START Records supplied
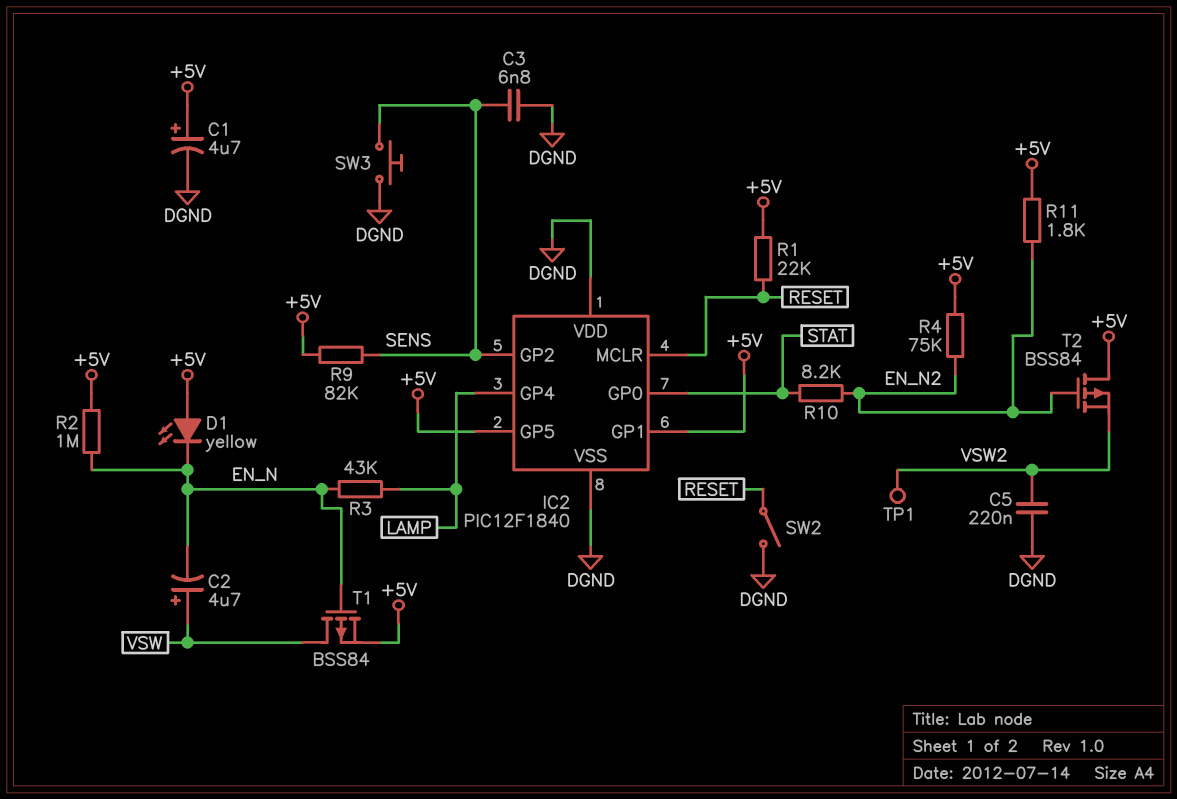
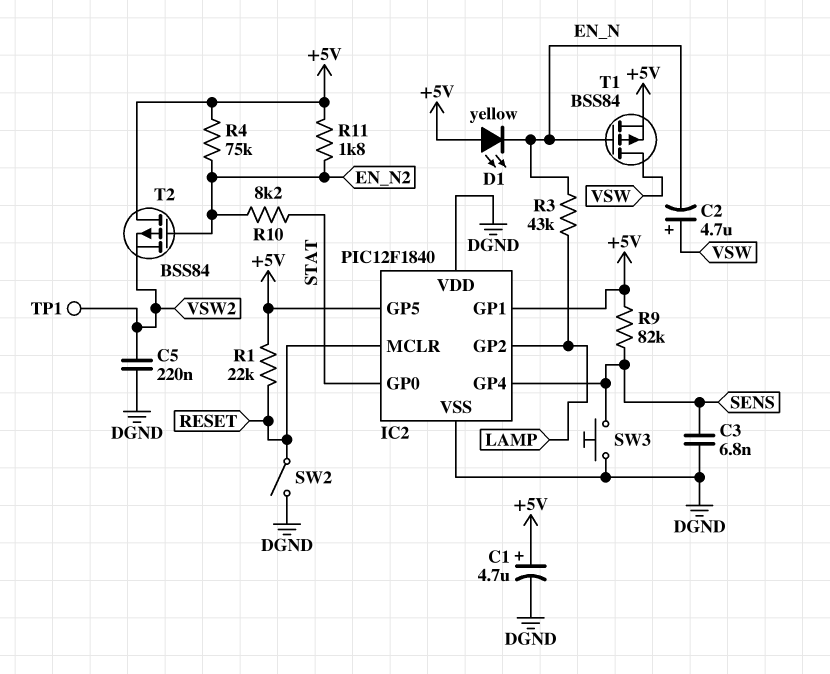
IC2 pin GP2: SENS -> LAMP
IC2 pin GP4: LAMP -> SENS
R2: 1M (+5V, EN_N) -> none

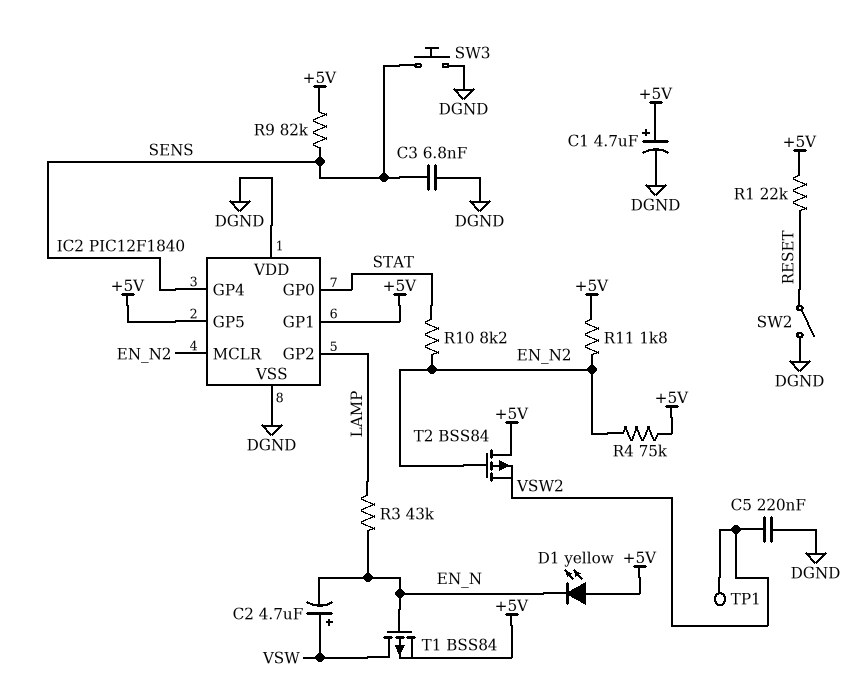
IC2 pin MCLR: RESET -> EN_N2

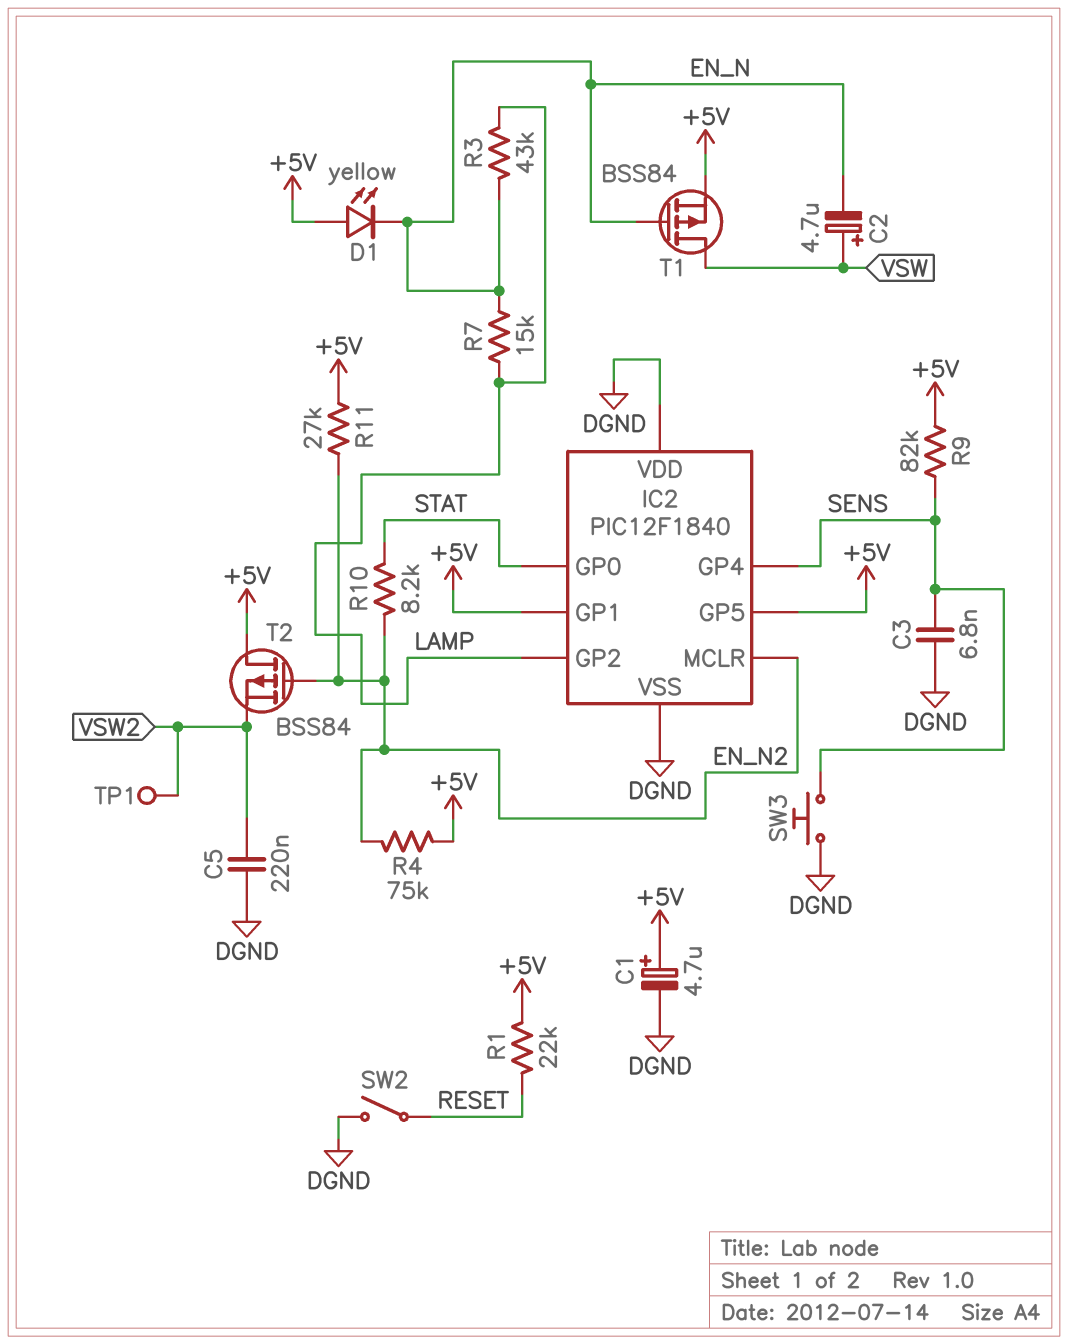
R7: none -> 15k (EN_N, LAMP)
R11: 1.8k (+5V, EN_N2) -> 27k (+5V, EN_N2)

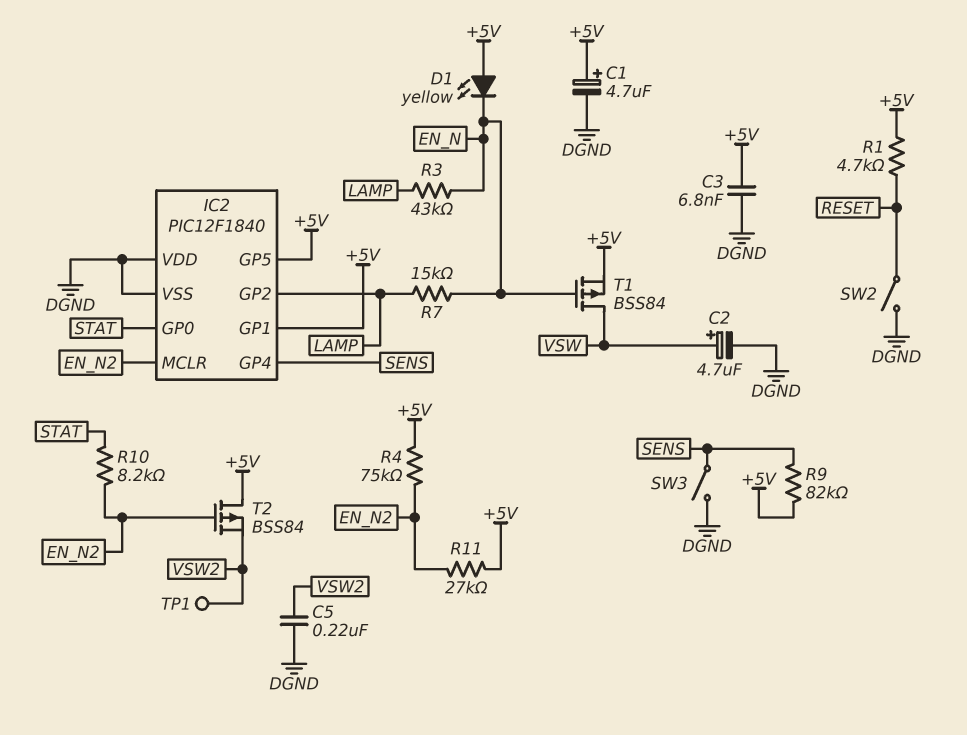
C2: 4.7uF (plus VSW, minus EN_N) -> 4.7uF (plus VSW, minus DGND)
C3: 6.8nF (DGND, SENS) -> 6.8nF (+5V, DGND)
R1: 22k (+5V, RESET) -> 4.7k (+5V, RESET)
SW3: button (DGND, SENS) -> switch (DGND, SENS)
END Records supplied
__Task details__: Look through the entries above and copy each line that has "DGND" in it.

__Written response__:
C2: 4.7uF (plus VSW, minus EN_N) -> 4.7uF (plus VSW, minus DGND)
C3: 6.8nF (DGND, SENS) -> 6.8nF (+5V, DGND)
SW3: button (DGND, SENS) -> switch (DGND, SENS)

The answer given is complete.